EXERCISE >>
Images excluded, repeat each entry below exactly.

DATA FOR THIS TASK >>

-- Opening Marker --

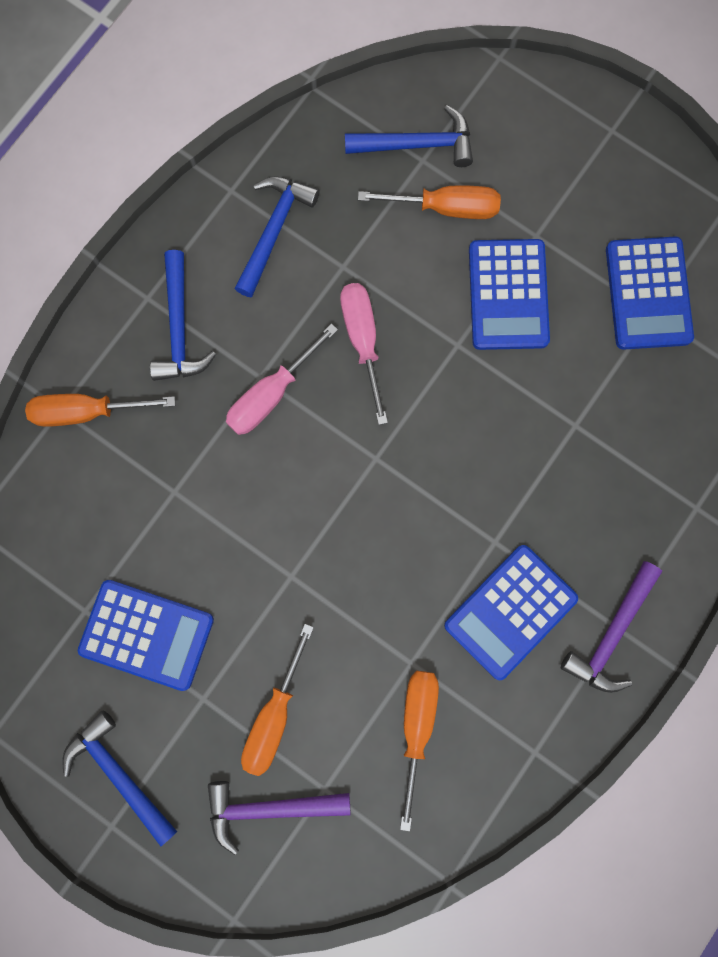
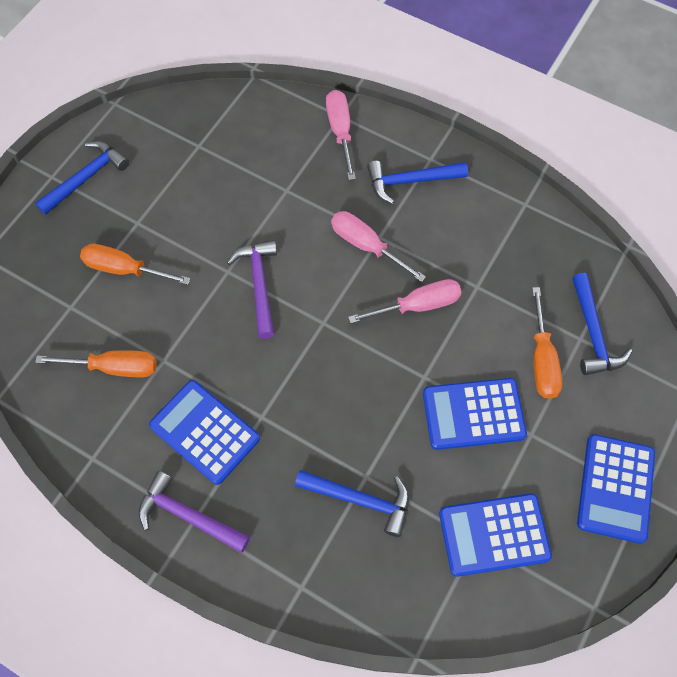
camera: 85 degrees right, 15 degrees down
(87, 411) = (340, 132): orange screwdriver -> pink screwdriver
(147, 634) = (182, 184): blue calculator -> blue calculator (615, 488)
(269, 807) = (59, 272): purple hammer -> purple hammer (259, 285)
(274, 231) = (497, 236): blue hammer -> blue hammer (360, 500)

-- Closing Marker --

ANSWER BOX >>
camera: 85 degrees right, 15 degrees down
(87, 411) = (340, 132): orange screwdriver -> pink screwdriver
(147, 634) = (182, 184): blue calculator -> blue calculator (615, 488)
(269, 807) = (59, 272): purple hammer -> purple hammer (259, 285)
(274, 231) = (497, 236): blue hammer -> blue hammer (360, 500)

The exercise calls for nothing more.